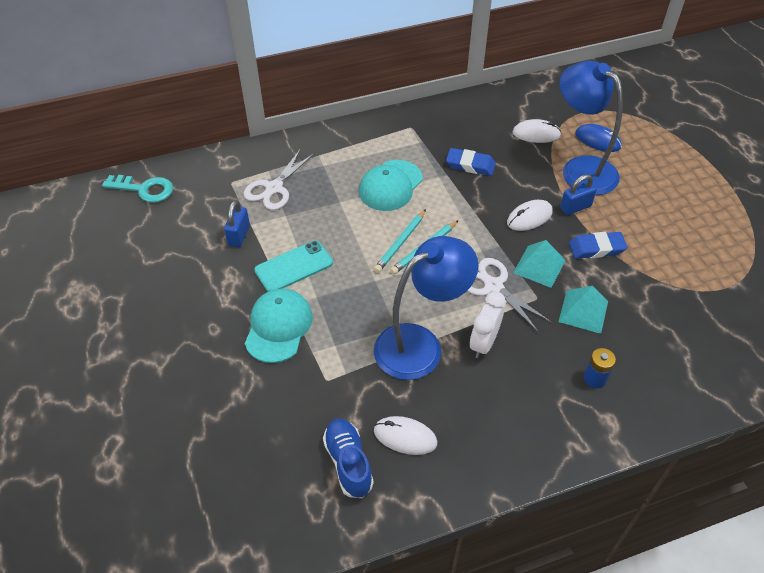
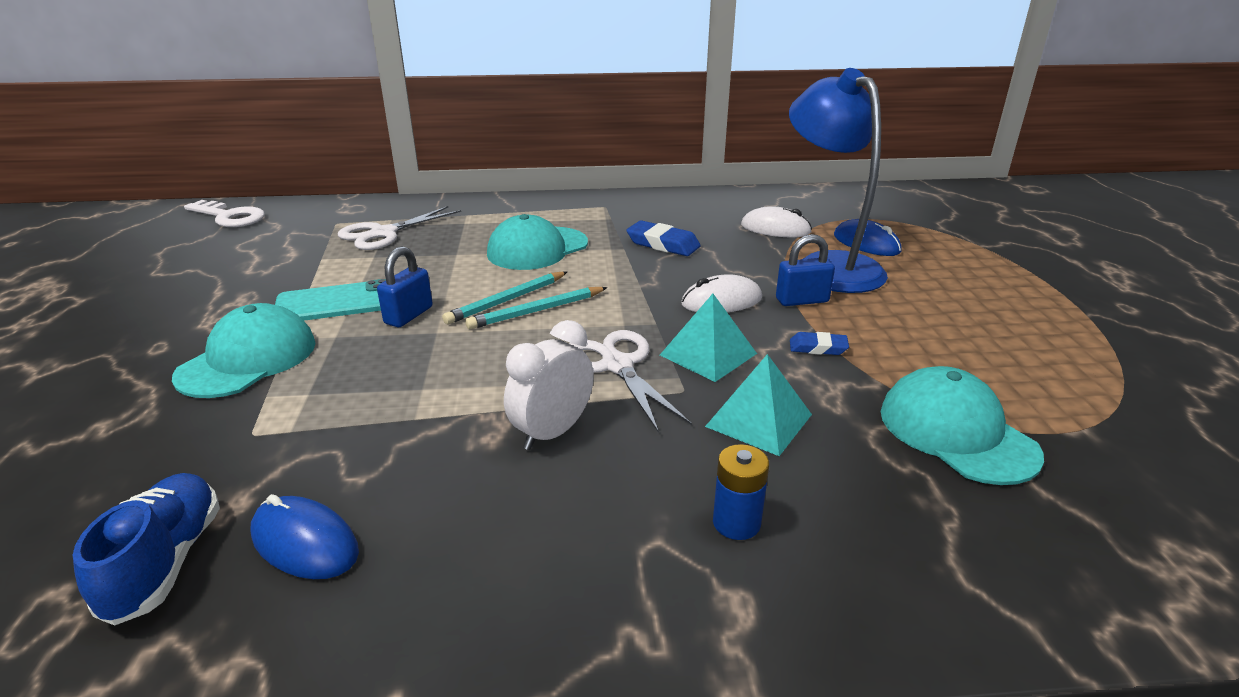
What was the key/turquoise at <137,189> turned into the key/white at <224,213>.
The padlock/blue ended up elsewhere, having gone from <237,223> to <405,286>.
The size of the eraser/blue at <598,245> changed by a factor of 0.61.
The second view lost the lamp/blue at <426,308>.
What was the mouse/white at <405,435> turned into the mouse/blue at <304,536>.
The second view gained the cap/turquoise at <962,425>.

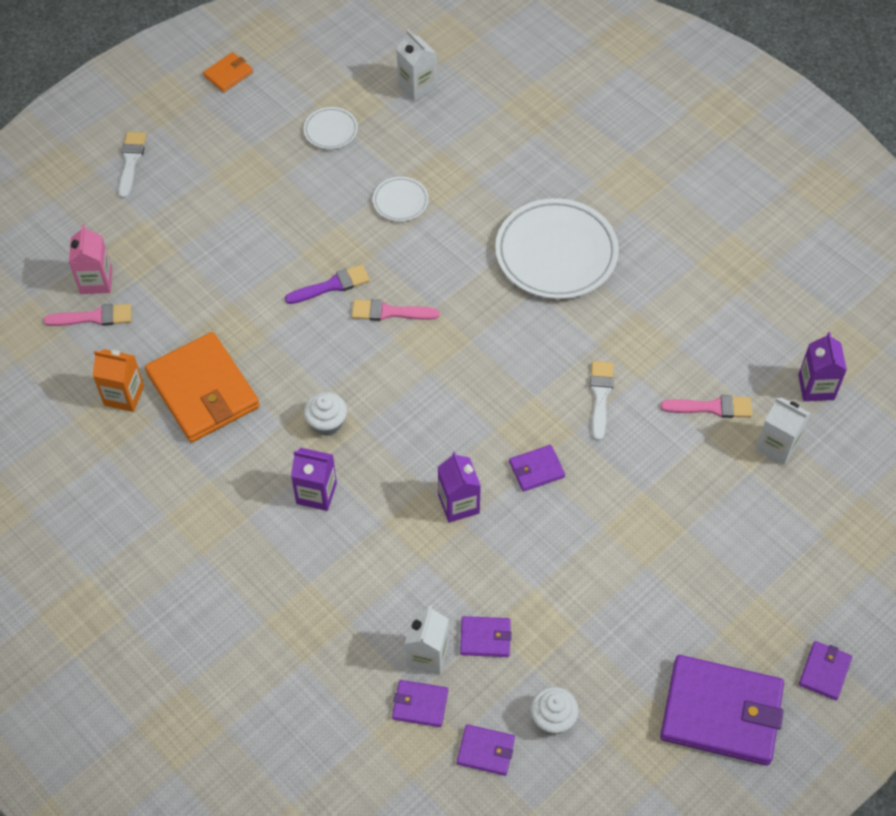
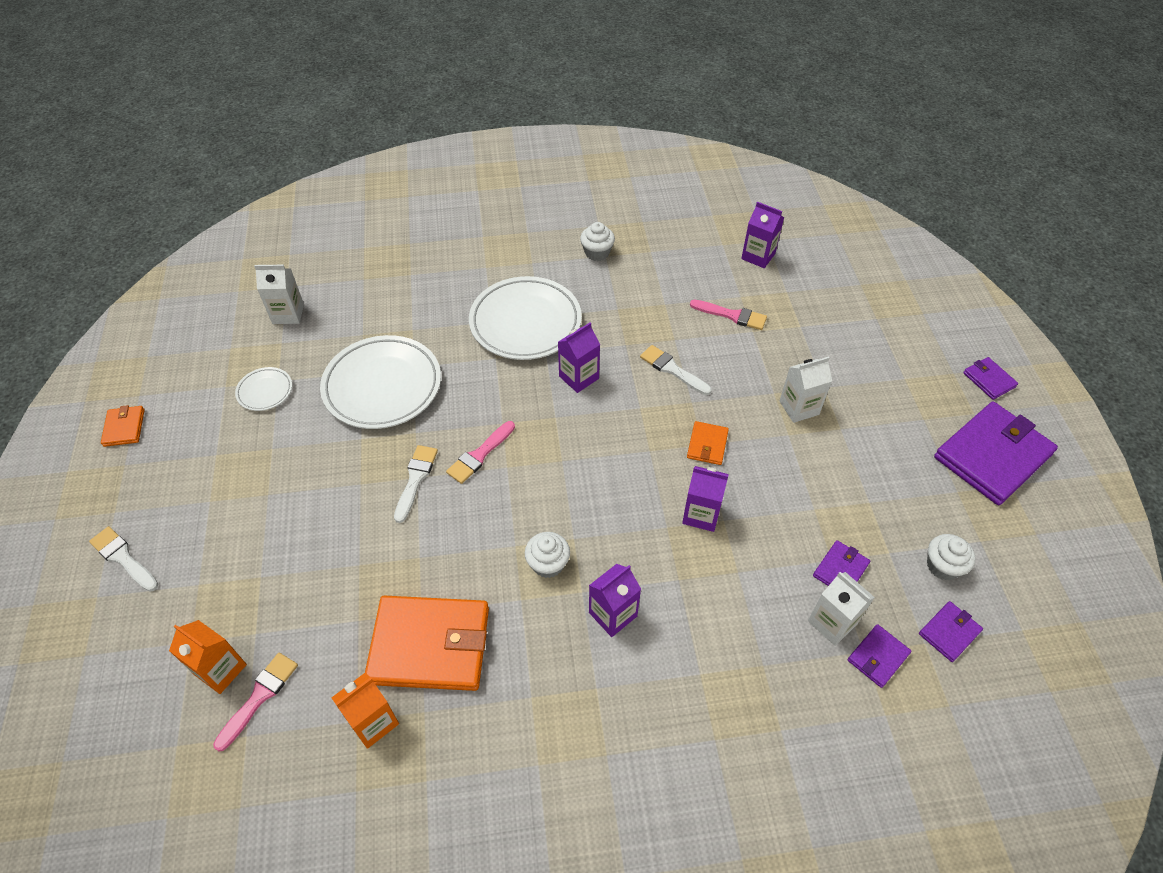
The size of the plate/white at <401,199> changed by a factor of 2.15.
What was the carton/pink at <90,259> turned into the carton/orange at <208,657>.
What was the brush/purple at <327,284> turned into the brush/white at <416,484>.
The brush/pink at <706,406> ended up facing another way, 75 degrees clockwise from before.
The carton/white ended up elsewhere, having gone from <783,431> to <806,389>.
What was the wallet/purple at <537,468> turned into the wallet/orange at <708,443>.
The second view gained the cupcake/white at <597,241>.
The second view gained the carton/purple at <579,358>.

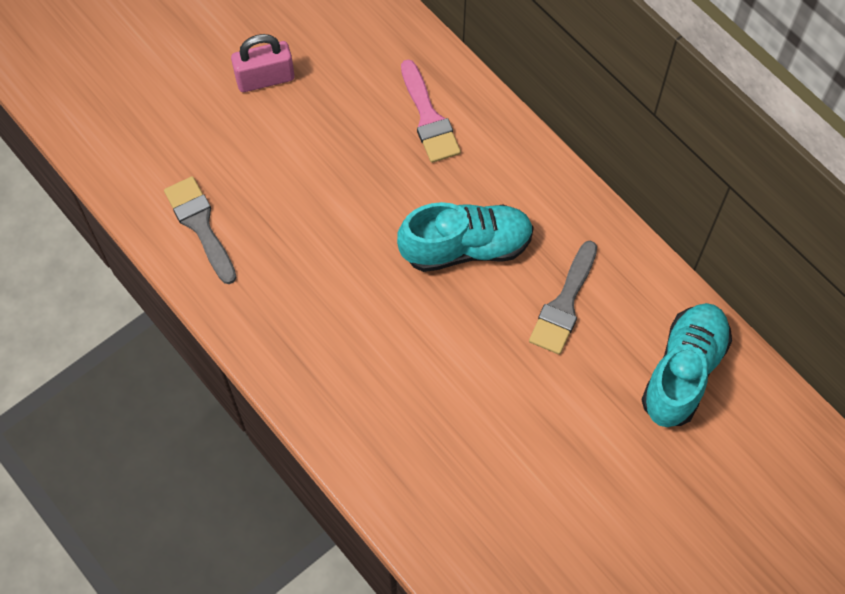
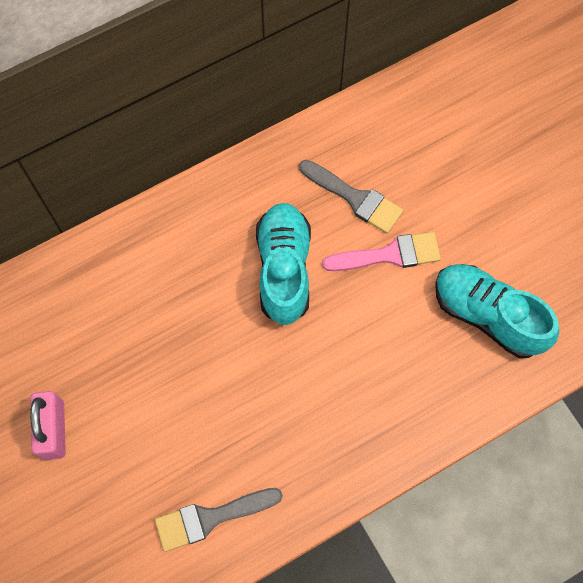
The brush/pink ended up elsewhere, having gone from <431,111> to <381,251>.
The shoe/turquoise ended up elsewhere, having gone from <686,365> to <497,311>.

**Task**
Restate word for word the lines in the material above from the one with "The second view lost" to the one with "What was the mouse/white"; both of those lines count, and nothing else does.

**Written answer**
The second view lost the lamp/blue at <426,308>.
What was the mouse/white at <405,435> turned into the mouse/blue at <304,536>.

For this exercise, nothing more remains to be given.